* [DATA SECTION]:
..............................
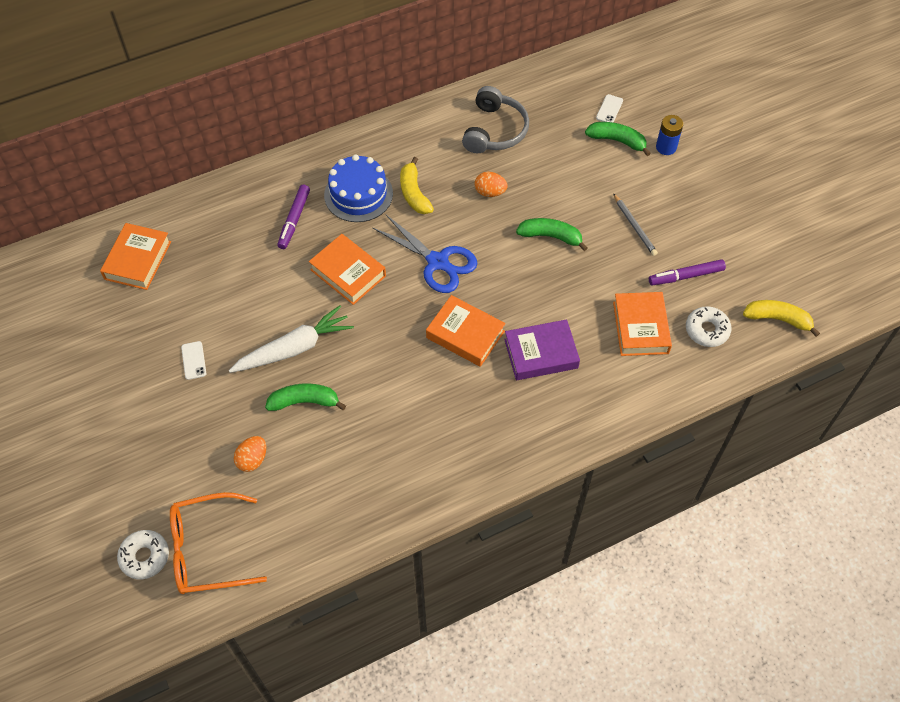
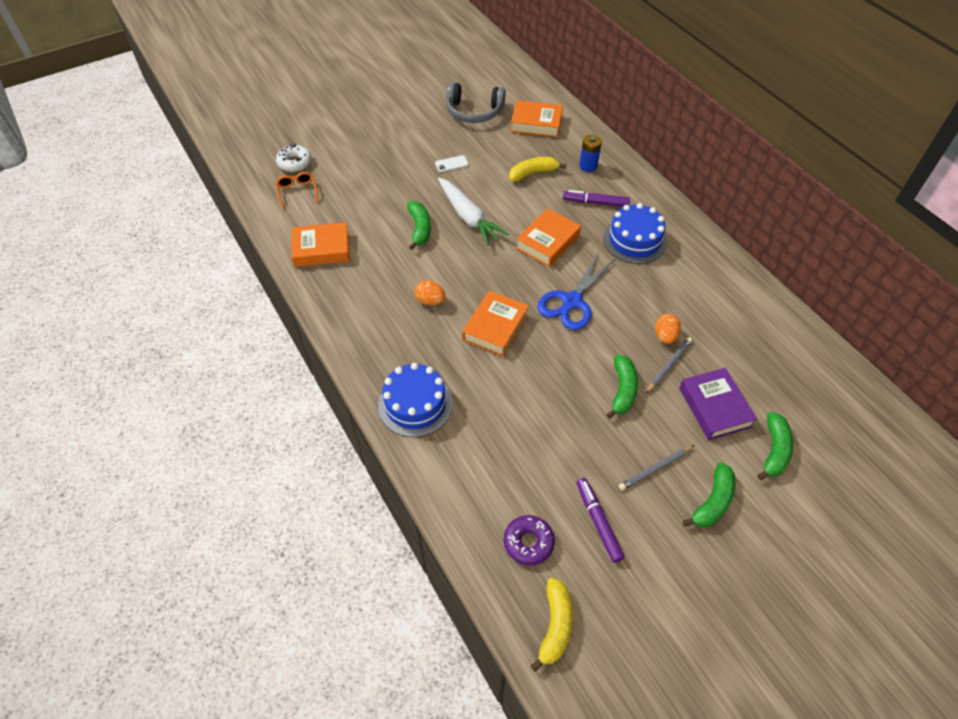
camera: 85 degrees right, 5 degrees down
(207, 550) = (297, 192): orange glasses -> orange glasses, size x0.55
(252, 459) = (368, 206): orange egg -> orange egg (430, 301)
(414, 193) = (647, 278): yellow banana -> yellow banana (533, 173)
(495, 130) = (747, 336): grey headphones -> grey headphones (474, 112)
(525, 196) = (668, 366): none -> grey pencil
(541, 353) = (481, 387): purple book -> purple book (714, 407)
(559, 415) = (415, 404): none -> blue cake
(609, 109) = (819, 442): white phone -> none
(640, 327) = (523, 474): orange book -> orange book (321, 249)
(666, 147) = (782, 503): blue battery -> blue battery (588, 166)
(666, 193) = (712, 502): none -> green banana
(707, 330) = (528, 542): white donut -> purple donut

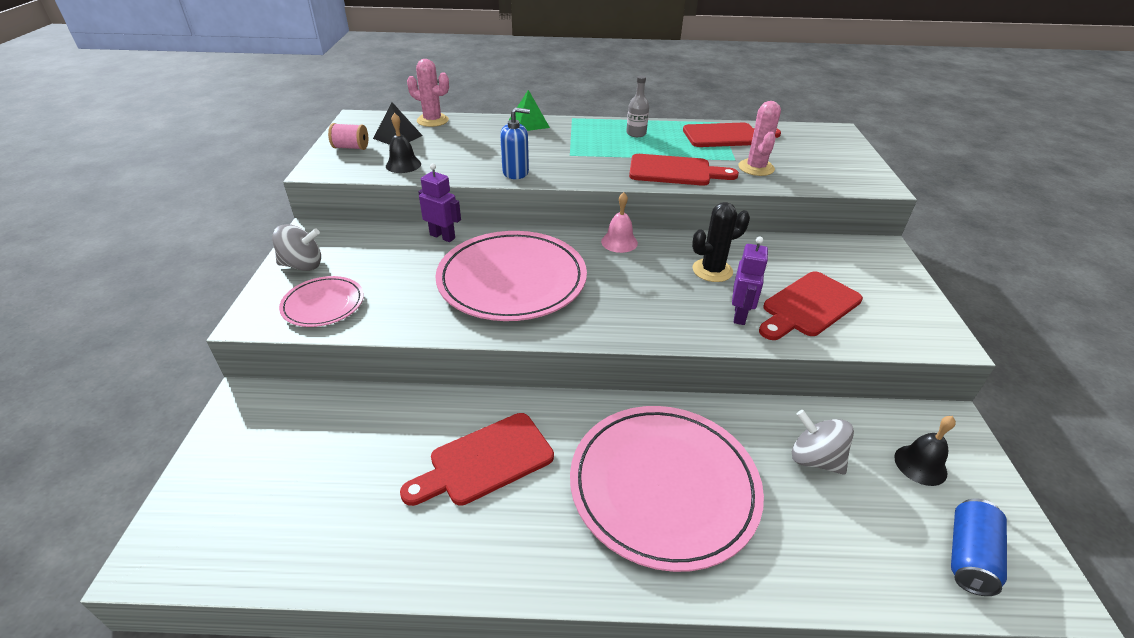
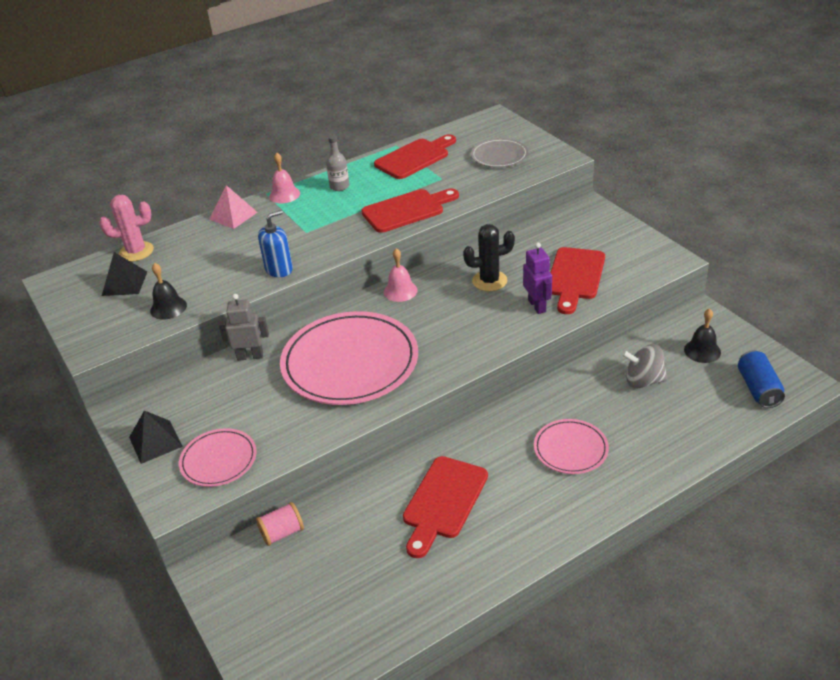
camera: 30 degrees left, 0 degrees up
(302, 265) = (155, 441): grey spinning top -> black pyramid
(351, 147) = (93, 314): pink spool -> pink spool (282, 533)
(442, 236) = (250, 356): purple robot -> grey robot
(529, 123) = (233, 215): green pyramid -> pink pyramid
(585, 123) = (284, 194): none -> pink bell
(663, 486) = (570, 449): pink plate -> pink plate, size x0.51
(712, 270) = (489, 281): black cactus -> black cactus turned 45 degrees clockwise
(756, 168) = (464, 180): pink cactus -> none
(811, 161) = (499, 156): none -> grey plate

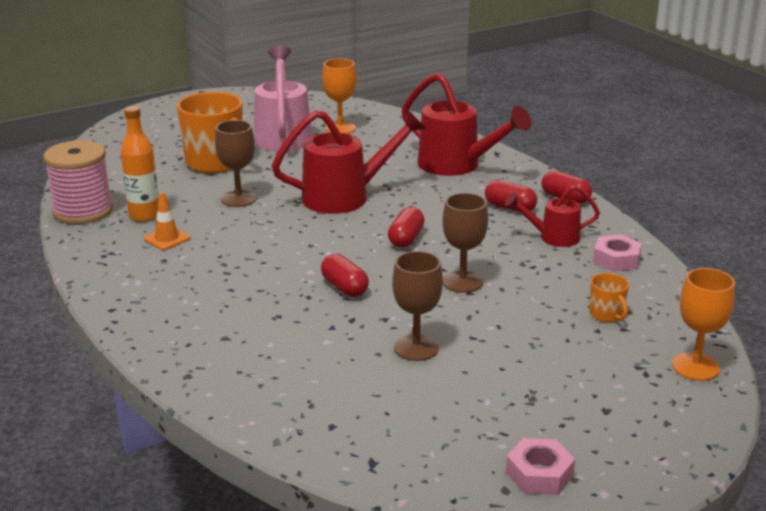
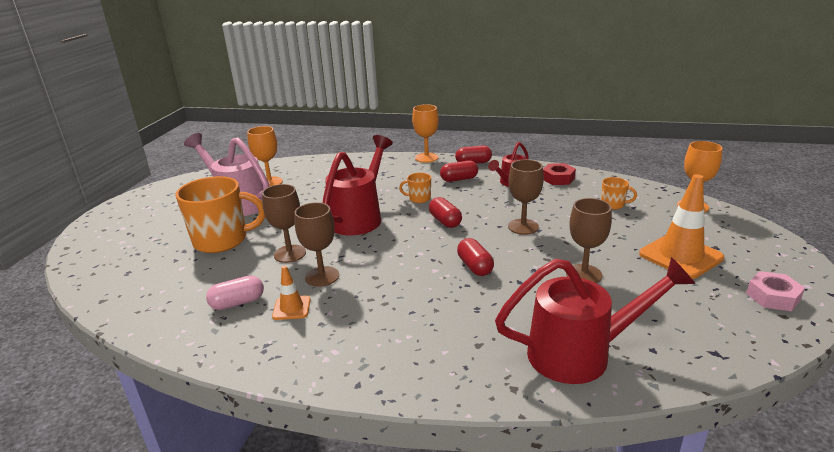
camera: 45 degrees left, 0 degrees up
(83, 211) = (173, 330): pink spool -> none
(144, 215) = (238, 303): orange bottle -> pink capsule
(226, 228) = (322, 276): none -> brown goblet
(344, 287) = (475, 267): red capsule -> red capsule turned 60 degrees clockwise
(430, 207) = (419, 199): none -> orange mug
(456, 165) = (385, 172): red watering can -> red watering can (580, 354)
(529, 170) = (426, 158): none -> orange goblet
(546, 392) = (680, 256): none -> orange traffic cone
(616, 259) = (558, 178): pink nut -> red nut

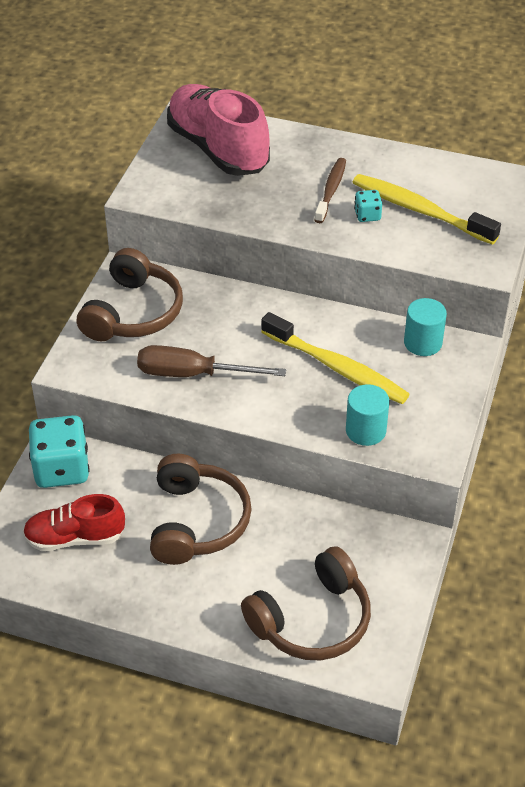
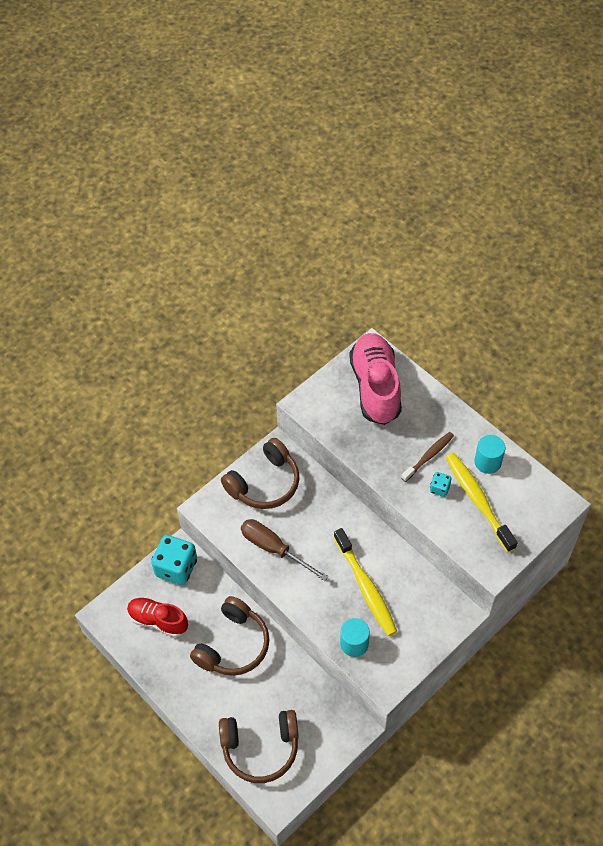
camera: 30 degrees right, 10 degrees up
(423, 343) = (433, 594): turquoise cylinder -> turquoise cylinder (487, 462)

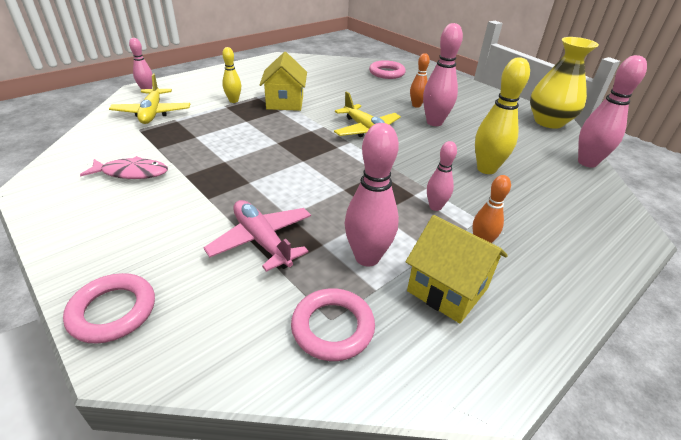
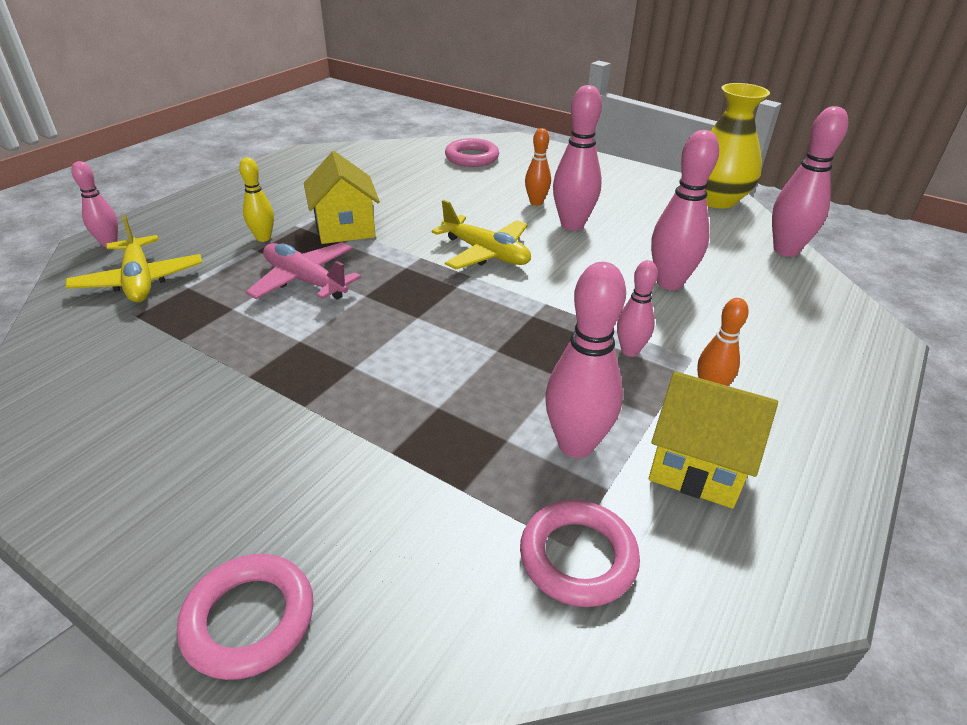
camera: 15 degrees left, 0 degrees up
(131, 173) = (158, 389): pink fish -> none
(262, 241) = (419, 454): pink plane -> pink plane (305, 281)
(486, 169) = (669, 283): yellow bowling pin -> pink bowling pin

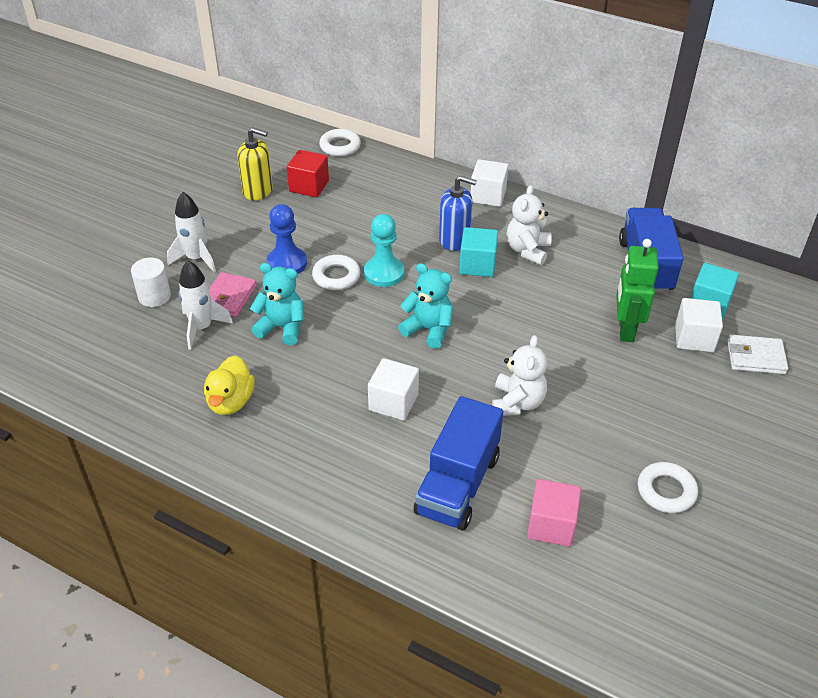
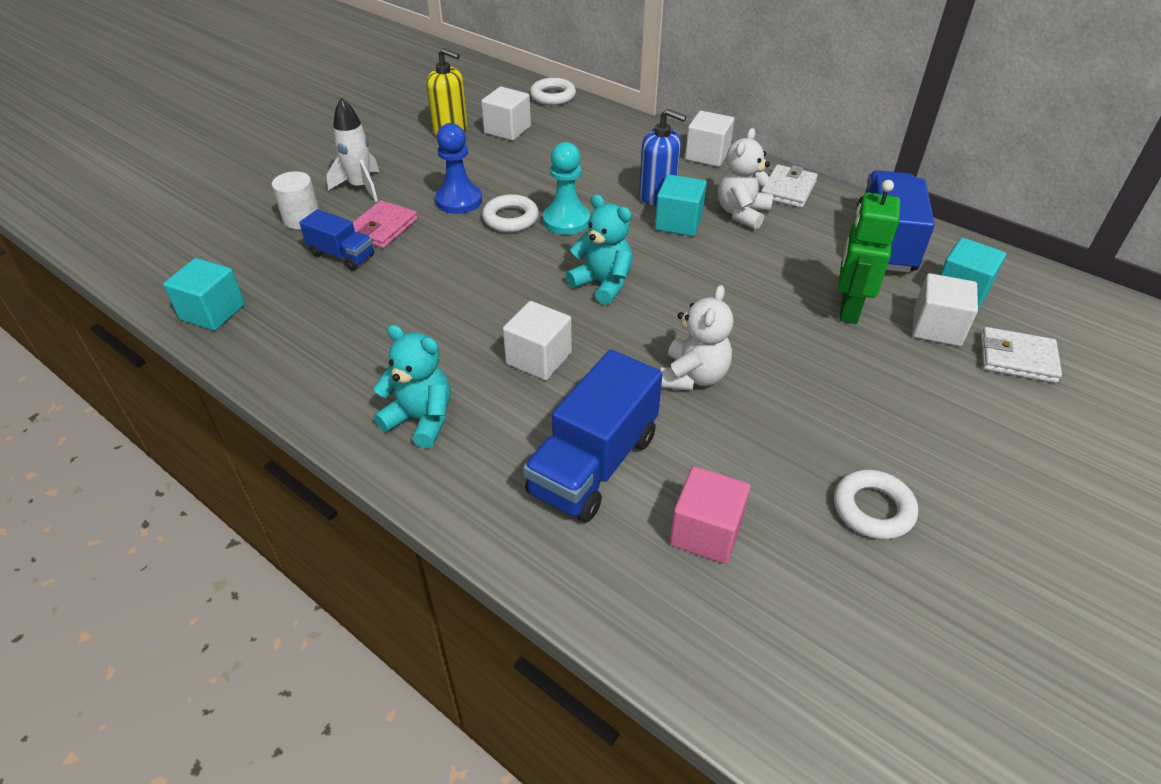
camera: 10 degrees right, 0 degrees up
(109, 394) = (213, 312): none -> turquoise cube
(202, 328) = (342, 255): white rocket -> blue truck
(231, 402) = (346, 335): yellow duck -> none
(282, 327) = (432, 264): turquoise teddy bear -> turquoise teddy bear (421, 419)
(309, 186) = (507, 130): red cube -> white cube
(561, 223) = (788, 190): none -> white wallet

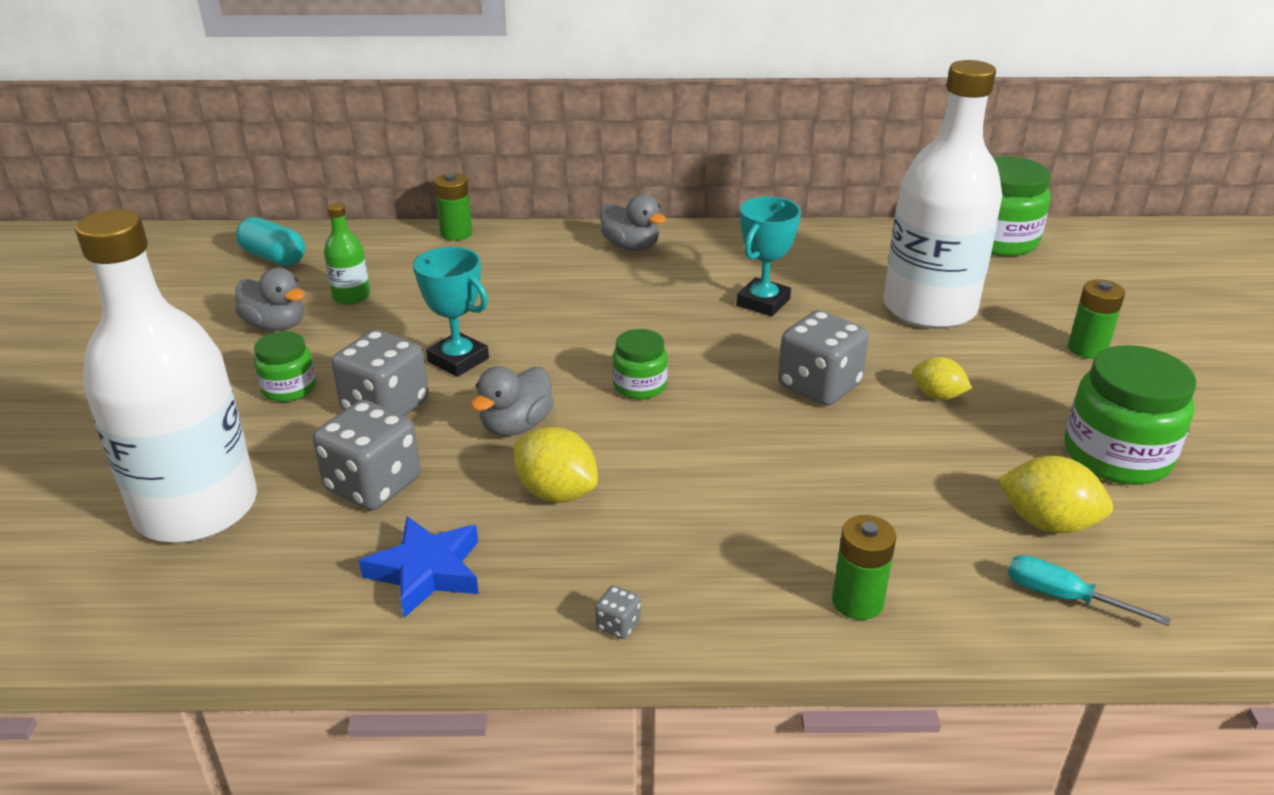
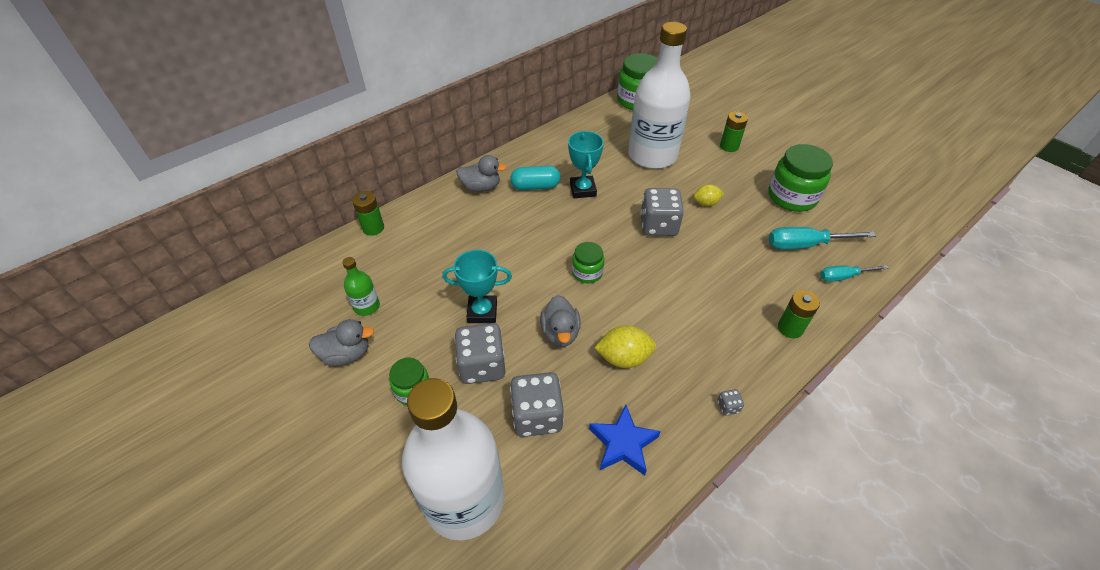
camera: 40 degrees left, 15 degrees up
(273, 258) = (277, 307): turquoise capsule -> turquoise capsule (535, 186)
(1047, 523) = (805, 245): yellow lemon -> turquoise screwdriver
..............................
Output each entry shown above exactly as it stands, with all pictures removed.

* [WRITTEN ANSWER]:
camera: 85 degrees right, 5 degrees down
(207, 550) = (297, 192): orange glasses -> orange glasses, size x0.55
(252, 459) = (368, 206): orange egg -> orange egg (430, 301)
(414, 193) = (647, 278): yellow banana -> yellow banana (533, 173)
(495, 130) = (747, 336): grey headphones -> grey headphones (474, 112)
(525, 196) = (668, 366): none -> grey pencil
(541, 353) = (481, 387): purple book -> purple book (714, 407)
(559, 415) = (415, 404): none -> blue cake
(609, 109) = (819, 442): white phone -> none
(640, 327) = (523, 474): orange book -> orange book (321, 249)
(666, 147) = (782, 503): blue battery -> blue battery (588, 166)
(666, 193) = (712, 502): none -> green banana
(707, 330) = (528, 542): white donut -> purple donut

camera: 30 degrees left, 0 degrees up
(302, 265) = (155, 441): grey spinning top -> black pyramid
(351, 147) = (93, 314): pink spool -> pink spool (282, 533)
(442, 236) = (250, 356): purple robot -> grey robot
(529, 123) = (233, 215): green pyramid -> pink pyramid
(585, 123) = (284, 194): none -> pink bell
(663, 486) = (570, 449): pink plate -> pink plate, size x0.51
(712, 270) = (489, 281): black cactus -> black cactus turned 45 degrees clockwise
(756, 168) = (464, 180): pink cactus -> none
(811, 161) = (499, 156): none -> grey plate

camera: 45 degrees left, 0 degrees up
(83, 211) = (173, 330): pink spool -> none
(144, 215) = (238, 303): orange bottle -> pink capsule
(226, 228) = (322, 276): none -> brown goblet
(344, 287) = (475, 267): red capsule -> red capsule turned 60 degrees clockwise
(430, 207) = (419, 199): none -> orange mug
(456, 165) = (385, 172): red watering can -> red watering can (580, 354)
(529, 170) = (426, 158): none -> orange goblet
(546, 392) = (680, 256): none -> orange traffic cone
(616, 259) = (558, 178): pink nut -> red nut

camera: 30 degrees right, 10 degrees up
(423, 343) = (433, 594): turquoise cylinder -> turquoise cylinder (487, 462)

camera: 15 degrees left, 0 degrees up
(131, 173) = (158, 389): pink fish -> none
(262, 241) = (419, 454): pink plane -> pink plane (305, 281)
(486, 169) = (669, 283): yellow bowling pin -> pink bowling pin

camera: 10 degrees right, 0 degrees up
(109, 394) = (213, 312): none -> turquoise cube
(202, 328) = (342, 255): white rocket -> blue truck
(231, 402) = (346, 335): yellow duck -> none
(282, 327) = (432, 264): turquoise teddy bear -> turquoise teddy bear (421, 419)
(309, 186) = (507, 130): red cube -> white cube
(561, 223) = (788, 190): none -> white wallet

camera: 40 degrees left, 15 degrees up
(273, 258) = (277, 307): turquoise capsule -> turquoise capsule (535, 186)
(1047, 523) = (805, 245): yellow lemon -> turquoise screwdriver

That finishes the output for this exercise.